• _TASK_: Return each record shown below exactly, with none omitted.

···

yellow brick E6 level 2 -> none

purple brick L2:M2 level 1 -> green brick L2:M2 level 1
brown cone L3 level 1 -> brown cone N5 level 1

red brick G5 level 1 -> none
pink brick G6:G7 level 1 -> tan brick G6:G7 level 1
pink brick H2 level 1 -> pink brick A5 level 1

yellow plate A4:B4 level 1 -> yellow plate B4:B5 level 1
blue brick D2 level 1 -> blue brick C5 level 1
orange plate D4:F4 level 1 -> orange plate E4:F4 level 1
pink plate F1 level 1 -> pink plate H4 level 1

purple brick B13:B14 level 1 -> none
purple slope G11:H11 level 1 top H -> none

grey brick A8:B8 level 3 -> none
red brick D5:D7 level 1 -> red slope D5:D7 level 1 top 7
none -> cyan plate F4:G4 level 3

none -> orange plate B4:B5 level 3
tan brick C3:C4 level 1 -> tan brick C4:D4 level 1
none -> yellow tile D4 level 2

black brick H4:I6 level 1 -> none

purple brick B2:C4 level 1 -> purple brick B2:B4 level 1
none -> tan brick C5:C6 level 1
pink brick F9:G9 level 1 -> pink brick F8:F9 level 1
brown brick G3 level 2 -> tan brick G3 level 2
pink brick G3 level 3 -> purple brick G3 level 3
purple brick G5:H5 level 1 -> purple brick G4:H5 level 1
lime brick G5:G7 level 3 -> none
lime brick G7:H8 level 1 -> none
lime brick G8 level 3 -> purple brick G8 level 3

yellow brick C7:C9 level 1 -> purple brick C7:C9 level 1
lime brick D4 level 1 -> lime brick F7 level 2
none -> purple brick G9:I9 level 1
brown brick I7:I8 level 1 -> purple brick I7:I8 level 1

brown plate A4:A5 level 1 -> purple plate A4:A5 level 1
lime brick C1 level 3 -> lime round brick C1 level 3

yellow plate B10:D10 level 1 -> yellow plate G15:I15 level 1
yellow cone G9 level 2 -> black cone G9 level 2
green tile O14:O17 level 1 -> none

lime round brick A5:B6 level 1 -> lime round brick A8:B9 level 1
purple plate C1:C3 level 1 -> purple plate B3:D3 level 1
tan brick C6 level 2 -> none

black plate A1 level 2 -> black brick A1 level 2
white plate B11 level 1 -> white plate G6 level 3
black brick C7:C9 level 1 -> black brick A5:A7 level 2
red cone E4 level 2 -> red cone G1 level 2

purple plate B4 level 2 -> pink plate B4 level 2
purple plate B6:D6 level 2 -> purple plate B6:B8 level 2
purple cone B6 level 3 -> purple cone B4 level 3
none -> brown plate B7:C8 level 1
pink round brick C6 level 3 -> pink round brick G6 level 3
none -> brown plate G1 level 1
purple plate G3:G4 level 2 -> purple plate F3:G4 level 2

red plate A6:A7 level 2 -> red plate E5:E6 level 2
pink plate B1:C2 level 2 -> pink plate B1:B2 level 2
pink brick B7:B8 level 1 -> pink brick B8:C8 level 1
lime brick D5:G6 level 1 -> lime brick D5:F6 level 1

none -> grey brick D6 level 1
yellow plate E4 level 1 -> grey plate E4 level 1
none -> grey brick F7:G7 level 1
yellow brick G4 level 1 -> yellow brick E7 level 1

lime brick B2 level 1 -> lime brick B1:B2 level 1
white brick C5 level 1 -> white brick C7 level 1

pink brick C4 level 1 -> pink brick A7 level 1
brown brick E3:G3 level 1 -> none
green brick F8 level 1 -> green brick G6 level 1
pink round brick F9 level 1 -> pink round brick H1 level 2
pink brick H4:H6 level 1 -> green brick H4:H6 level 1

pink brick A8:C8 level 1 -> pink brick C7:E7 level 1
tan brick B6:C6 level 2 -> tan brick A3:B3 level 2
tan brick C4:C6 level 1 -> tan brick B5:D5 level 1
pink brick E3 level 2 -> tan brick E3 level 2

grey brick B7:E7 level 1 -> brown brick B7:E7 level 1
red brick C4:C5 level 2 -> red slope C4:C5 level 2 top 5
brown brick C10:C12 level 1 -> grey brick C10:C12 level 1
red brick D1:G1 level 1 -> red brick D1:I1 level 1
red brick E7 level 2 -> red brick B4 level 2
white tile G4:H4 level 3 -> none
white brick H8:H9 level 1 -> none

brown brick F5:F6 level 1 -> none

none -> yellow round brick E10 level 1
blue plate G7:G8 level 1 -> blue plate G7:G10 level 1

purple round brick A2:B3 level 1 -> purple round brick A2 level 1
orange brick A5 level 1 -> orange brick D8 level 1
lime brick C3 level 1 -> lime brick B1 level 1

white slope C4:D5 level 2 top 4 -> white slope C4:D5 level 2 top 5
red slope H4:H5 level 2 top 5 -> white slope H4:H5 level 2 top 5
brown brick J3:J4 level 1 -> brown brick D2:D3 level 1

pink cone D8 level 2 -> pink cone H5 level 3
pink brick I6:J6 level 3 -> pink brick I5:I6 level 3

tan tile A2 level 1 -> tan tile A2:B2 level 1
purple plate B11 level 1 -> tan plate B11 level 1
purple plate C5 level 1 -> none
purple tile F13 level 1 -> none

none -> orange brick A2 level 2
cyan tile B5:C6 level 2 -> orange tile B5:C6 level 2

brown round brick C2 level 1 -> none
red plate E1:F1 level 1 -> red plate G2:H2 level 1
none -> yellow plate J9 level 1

···

• _WRITTEN RESPONSE_:
yellow brick E6 level 2 -> none

purple brick L2:M2 level 1 -> green brick L2:M2 level 1
brown cone L3 level 1 -> brown cone N5 level 1

red brick G5 level 1 -> none
pink brick G6:G7 level 1 -> tan brick G6:G7 level 1
pink brick H2 level 1 -> pink brick A5 level 1

yellow plate A4:B4 level 1 -> yellow plate B4:B5 level 1
blue brick D2 level 1 -> blue brick C5 level 1
orange plate D4:F4 level 1 -> orange plate E4:F4 level 1
pink plate F1 level 1 -> pink plate H4 level 1

purple brick B13:B14 level 1 -> none
purple slope G11:H11 level 1 top H -> none

grey brick A8:B8 level 3 -> none
red brick D5:D7 level 1 -> red slope D5:D7 level 1 top 7
none -> cyan plate F4:G4 level 3

none -> orange plate B4:B5 level 3
tan brick C3:C4 level 1 -> tan brick C4:D4 level 1
none -> yellow tile D4 level 2

black brick H4:I6 level 1 -> none

purple brick B2:C4 level 1 -> purple brick B2:B4 level 1
none -> tan brick C5:C6 level 1
pink brick F9:G9 level 1 -> pink brick F8:F9 level 1
brown brick G3 level 2 -> tan brick G3 level 2
pink brick G3 level 3 -> purple brick G3 level 3
purple brick G5:H5 level 1 -> purple brick G4:H5 level 1
lime brick G5:G7 level 3 -> none
lime brick G7:H8 level 1 -> none
lime brick G8 level 3 -> purple brick G8 level 3

yellow brick C7:C9 level 1 -> purple brick C7:C9 level 1
lime brick D4 level 1 -> lime brick F7 level 2
none -> purple brick G9:I9 level 1
brown brick I7:I8 level 1 -> purple brick I7:I8 level 1

brown plate A4:A5 level 1 -> purple plate A4:A5 level 1
lime brick C1 level 3 -> lime round brick C1 level 3

yellow plate B10:D10 level 1 -> yellow plate G15:I15 level 1
yellow cone G9 level 2 -> black cone G9 level 2
green tile O14:O17 level 1 -> none

lime round brick A5:B6 level 1 -> lime round brick A8:B9 level 1
purple plate C1:C3 level 1 -> purple plate B3:D3 level 1
tan brick C6 level 2 -> none

black plate A1 level 2 -> black brick A1 level 2
white plate B11 level 1 -> white plate G6 level 3
black brick C7:C9 level 1 -> black brick A5:A7 level 2
red cone E4 level 2 -> red cone G1 level 2

purple plate B4 level 2 -> pink plate B4 level 2
purple plate B6:D6 level 2 -> purple plate B6:B8 level 2
purple cone B6 level 3 -> purple cone B4 level 3
none -> brown plate B7:C8 level 1
pink round brick C6 level 3 -> pink round brick G6 level 3
none -> brown plate G1 level 1
purple plate G3:G4 level 2 -> purple plate F3:G4 level 2

red plate A6:A7 level 2 -> red plate E5:E6 level 2
pink plate B1:C2 level 2 -> pink plate B1:B2 level 2
pink brick B7:B8 level 1 -> pink brick B8:C8 level 1
lime brick D5:G6 level 1 -> lime brick D5:F6 level 1

none -> grey brick D6 level 1
yellow plate E4 level 1 -> grey plate E4 level 1
none -> grey brick F7:G7 level 1
yellow brick G4 level 1 -> yellow brick E7 level 1

lime brick B2 level 1 -> lime brick B1:B2 level 1
white brick C5 level 1 -> white brick C7 level 1

pink brick C4 level 1 -> pink brick A7 level 1
brown brick E3:G3 level 1 -> none
green brick F8 level 1 -> green brick G6 level 1
pink round brick F9 level 1 -> pink round brick H1 level 2
pink brick H4:H6 level 1 -> green brick H4:H6 level 1

pink brick A8:C8 level 1 -> pink brick C7:E7 level 1
tan brick B6:C6 level 2 -> tan brick A3:B3 level 2
tan brick C4:C6 level 1 -> tan brick B5:D5 level 1
pink brick E3 level 2 -> tan brick E3 level 2

grey brick B7:E7 level 1 -> brown brick B7:E7 level 1
red brick C4:C5 level 2 -> red slope C4:C5 level 2 top 5
brown brick C10:C12 level 1 -> grey brick C10:C12 level 1
red brick D1:G1 level 1 -> red brick D1:I1 level 1
red brick E7 level 2 -> red brick B4 level 2
white tile G4:H4 level 3 -> none
white brick H8:H9 level 1 -> none

brown brick F5:F6 level 1 -> none

none -> yellow round brick E10 level 1
blue plate G7:G8 level 1 -> blue plate G7:G10 level 1

purple round brick A2:B3 level 1 -> purple round brick A2 level 1
orange brick A5 level 1 -> orange brick D8 level 1
lime brick C3 level 1 -> lime brick B1 level 1

white slope C4:D5 level 2 top 4 -> white slope C4:D5 level 2 top 5
red slope H4:H5 level 2 top 5 -> white slope H4:H5 level 2 top 5
brown brick J3:J4 level 1 -> brown brick D2:D3 level 1

pink cone D8 level 2 -> pink cone H5 level 3
pink brick I6:J6 level 3 -> pink brick I5:I6 level 3

tan tile A2 level 1 -> tan tile A2:B2 level 1
purple plate B11 level 1 -> tan plate B11 level 1
purple plate C5 level 1 -> none
purple tile F13 level 1 -> none

none -> orange brick A2 level 2
cyan tile B5:C6 level 2 -> orange tile B5:C6 level 2

brown round brick C2 level 1 -> none
red plate E1:F1 level 1 -> red plate G2:H2 level 1
none -> yellow plate J9 level 1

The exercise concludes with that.